[Object correspondence data]
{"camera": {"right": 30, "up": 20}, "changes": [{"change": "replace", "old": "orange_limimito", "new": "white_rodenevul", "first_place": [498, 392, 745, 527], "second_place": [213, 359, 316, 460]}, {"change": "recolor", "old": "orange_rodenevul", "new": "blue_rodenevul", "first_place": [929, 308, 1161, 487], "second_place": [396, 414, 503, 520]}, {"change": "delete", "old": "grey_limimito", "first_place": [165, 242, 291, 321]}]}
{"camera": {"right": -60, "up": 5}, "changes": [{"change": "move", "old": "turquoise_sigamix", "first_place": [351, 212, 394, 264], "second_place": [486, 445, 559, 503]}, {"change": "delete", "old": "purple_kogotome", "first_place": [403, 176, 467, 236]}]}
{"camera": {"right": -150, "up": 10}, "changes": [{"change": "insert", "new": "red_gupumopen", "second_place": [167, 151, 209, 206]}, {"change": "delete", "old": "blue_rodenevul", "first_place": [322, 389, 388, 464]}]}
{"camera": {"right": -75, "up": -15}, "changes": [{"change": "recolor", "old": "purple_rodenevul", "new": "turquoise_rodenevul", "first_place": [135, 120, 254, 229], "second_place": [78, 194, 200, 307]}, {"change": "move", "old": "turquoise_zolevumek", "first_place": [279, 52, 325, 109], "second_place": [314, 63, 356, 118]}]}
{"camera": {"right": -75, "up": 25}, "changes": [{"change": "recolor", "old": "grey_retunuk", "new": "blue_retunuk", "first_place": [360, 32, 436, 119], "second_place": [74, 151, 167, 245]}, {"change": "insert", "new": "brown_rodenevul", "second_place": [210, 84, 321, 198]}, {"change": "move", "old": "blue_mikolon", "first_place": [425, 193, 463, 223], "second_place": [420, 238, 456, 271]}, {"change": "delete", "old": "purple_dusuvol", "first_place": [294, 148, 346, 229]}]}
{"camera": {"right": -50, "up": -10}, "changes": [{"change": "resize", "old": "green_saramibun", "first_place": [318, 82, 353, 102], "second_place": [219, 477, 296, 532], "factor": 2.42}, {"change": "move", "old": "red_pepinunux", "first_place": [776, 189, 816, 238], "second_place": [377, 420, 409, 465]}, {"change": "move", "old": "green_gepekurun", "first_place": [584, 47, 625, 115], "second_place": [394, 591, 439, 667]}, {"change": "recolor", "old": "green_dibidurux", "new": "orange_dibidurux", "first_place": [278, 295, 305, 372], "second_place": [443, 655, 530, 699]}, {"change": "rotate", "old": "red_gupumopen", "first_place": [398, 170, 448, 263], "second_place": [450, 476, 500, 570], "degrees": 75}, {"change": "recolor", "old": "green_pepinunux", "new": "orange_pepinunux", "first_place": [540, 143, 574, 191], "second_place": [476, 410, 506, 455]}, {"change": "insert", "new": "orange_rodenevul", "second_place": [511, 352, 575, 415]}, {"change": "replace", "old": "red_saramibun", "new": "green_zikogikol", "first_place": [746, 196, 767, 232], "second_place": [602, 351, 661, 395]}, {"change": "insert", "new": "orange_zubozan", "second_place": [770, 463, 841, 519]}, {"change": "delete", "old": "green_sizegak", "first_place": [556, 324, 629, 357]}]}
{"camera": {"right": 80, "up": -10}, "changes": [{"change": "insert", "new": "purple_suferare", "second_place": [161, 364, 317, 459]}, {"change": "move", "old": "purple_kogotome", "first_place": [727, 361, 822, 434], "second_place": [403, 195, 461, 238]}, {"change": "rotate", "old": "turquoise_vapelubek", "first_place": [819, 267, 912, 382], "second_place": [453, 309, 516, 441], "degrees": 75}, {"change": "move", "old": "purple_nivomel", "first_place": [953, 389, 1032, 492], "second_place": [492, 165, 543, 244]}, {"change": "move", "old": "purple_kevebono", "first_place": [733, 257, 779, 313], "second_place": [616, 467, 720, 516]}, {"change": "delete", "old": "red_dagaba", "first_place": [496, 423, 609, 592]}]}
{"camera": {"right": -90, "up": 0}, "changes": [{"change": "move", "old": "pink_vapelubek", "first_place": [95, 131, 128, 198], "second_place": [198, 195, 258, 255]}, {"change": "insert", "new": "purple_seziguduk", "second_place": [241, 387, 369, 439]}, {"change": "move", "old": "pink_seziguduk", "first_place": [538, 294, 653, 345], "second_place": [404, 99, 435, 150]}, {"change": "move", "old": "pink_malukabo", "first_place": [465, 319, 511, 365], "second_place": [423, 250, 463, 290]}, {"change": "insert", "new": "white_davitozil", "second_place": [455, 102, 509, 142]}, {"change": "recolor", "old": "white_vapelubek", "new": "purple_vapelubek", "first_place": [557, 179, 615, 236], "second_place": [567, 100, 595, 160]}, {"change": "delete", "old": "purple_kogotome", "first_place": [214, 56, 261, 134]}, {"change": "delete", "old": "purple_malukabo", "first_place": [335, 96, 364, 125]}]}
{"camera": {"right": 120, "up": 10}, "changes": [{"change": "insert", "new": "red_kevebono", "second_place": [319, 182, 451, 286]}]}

**Assigned task**
Print each record again. Nothing may be left out.

**Response box**
{"camera": {"right": 30, "up": 20}, "changes": [{"change": "replace", "old": "orange_limimito", "new": "white_rodenevul", "first_place": [498, 392, 745, 527], "second_place": [213, 359, 316, 460]}, {"change": "recolor", "old": "orange_rodenevul", "new": "blue_rodenevul", "first_place": [929, 308, 1161, 487], "second_place": [396, 414, 503, 520]}, {"change": "delete", "old": "grey_limimito", "first_place": [165, 242, 291, 321]}]}
{"camera": {"right": -60, "up": 5}, "changes": [{"change": "move", "old": "turquoise_sigamix", "first_place": [351, 212, 394, 264], "second_place": [486, 445, 559, 503]}, {"change": "delete", "old": "purple_kogotome", "first_place": [403, 176, 467, 236]}]}
{"camera": {"right": -150, "up": 10}, "changes": [{"change": "insert", "new": "red_gupumopen", "second_place": [167, 151, 209, 206]}, {"change": "delete", "old": "blue_rodenevul", "first_place": [322, 389, 388, 464]}]}
{"camera": {"right": -75, "up": -15}, "changes": [{"change": "recolor", "old": "purple_rodenevul", "new": "turquoise_rodenevul", "first_place": [135, 120, 254, 229], "second_place": [78, 194, 200, 307]}, {"change": "move", "old": "turquoise_zolevumek", "first_place": [279, 52, 325, 109], "second_place": [314, 63, 356, 118]}]}
{"camera": {"right": -75, "up": 25}, "changes": [{"change": "recolor", "old": "grey_retunuk", "new": "blue_retunuk", "first_place": [360, 32, 436, 119], "second_place": [74, 151, 167, 245]}, {"change": "insert", "new": "brown_rodenevul", "second_place": [210, 84, 321, 198]}, {"change": "move", "old": "blue_mikolon", "first_place": [425, 193, 463, 223], "second_place": [420, 238, 456, 271]}, {"change": "delete", "old": "purple_dusuvol", "first_place": [294, 148, 346, 229]}]}
{"camera": {"right": -50, "up": -10}, "changes": [{"change": "resize", "old": "green_saramibun", "first_place": [318, 82, 353, 102], "second_place": [219, 477, 296, 532], "factor": 2.42}, {"change": "move", "old": "red_pepinunux", "first_place": [776, 189, 816, 238], "second_place": [377, 420, 409, 465]}, {"change": "move", "old": "green_gepekurun", "first_place": [584, 47, 625, 115], "second_place": [394, 591, 439, 667]}, {"change": "recolor", "old": "green_dibidurux", "new": "orange_dibidurux", "first_place": [278, 295, 305, 372], "second_place": [443, 655, 530, 699]}, {"change": "rotate", "old": "red_gupumopen", "first_place": [398, 170, 448, 263], "second_place": [450, 476, 500, 570], "degrees": 75}, {"change": "recolor", "old": "green_pepinunux", "new": "orange_pepinunux", "first_place": [540, 143, 574, 191], "second_place": [476, 410, 506, 455]}, {"change": "insert", "new": "orange_rodenevul", "second_place": [511, 352, 575, 415]}, {"change": "replace", "old": "red_saramibun", "new": "green_zikogikol", "first_place": [746, 196, 767, 232], "second_place": [602, 351, 661, 395]}, {"change": "insert", "new": "orange_zubozan", "second_place": [770, 463, 841, 519]}, {"change": "delete", "old": "green_sizegak", "first_place": [556, 324, 629, 357]}]}
{"camera": {"right": 80, "up": -10}, "changes": [{"change": "insert", "new": "purple_suferare", "second_place": [161, 364, 317, 459]}, {"change": "move", "old": "purple_kogotome", "first_place": [727, 361, 822, 434], "second_place": [403, 195, 461, 238]}, {"change": "rotate", "old": "turquoise_vapelubek", "first_place": [819, 267, 912, 382], "second_place": [453, 309, 516, 441], "degrees": 75}, {"change": "move", "old": "purple_nivomel", "first_place": [953, 389, 1032, 492], "second_place": [492, 165, 543, 244]}, {"change": "move", "old": "purple_kevebono", "first_place": [733, 257, 779, 313], "second_place": [616, 467, 720, 516]}, {"change": "delete", "old": "red_dagaba", "first_place": [496, 423, 609, 592]}]}
{"camera": {"right": -90, "up": 0}, "changes": [{"change": "move", "old": "pink_vapelubek", "first_place": [95, 131, 128, 198], "second_place": [198, 195, 258, 255]}, {"change": "insert", "new": "purple_seziguduk", "second_place": [241, 387, 369, 439]}, {"change": "move", "old": "pink_seziguduk", "first_place": [538, 294, 653, 345], "second_place": [404, 99, 435, 150]}, {"change": "move", "old": "pink_malukabo", "first_place": [465, 319, 511, 365], "second_place": [423, 250, 463, 290]}, {"change": "insert", "new": "white_davitozil", "second_place": [455, 102, 509, 142]}, {"change": "recolor", "old": "white_vapelubek", "new": "purple_vapelubek", "first_place": [557, 179, 615, 236], "second_place": [567, 100, 595, 160]}, {"change": "delete", "old": "purple_kogotome", "first_place": [214, 56, 261, 134]}, {"change": "delete", "old": "purple_malukabo", "first_place": [335, 96, 364, 125]}]}
{"camera": {"right": 120, "up": 10}, "changes": [{"change": "insert", "new": "red_kevebono", "second_place": [319, 182, 451, 286]}]}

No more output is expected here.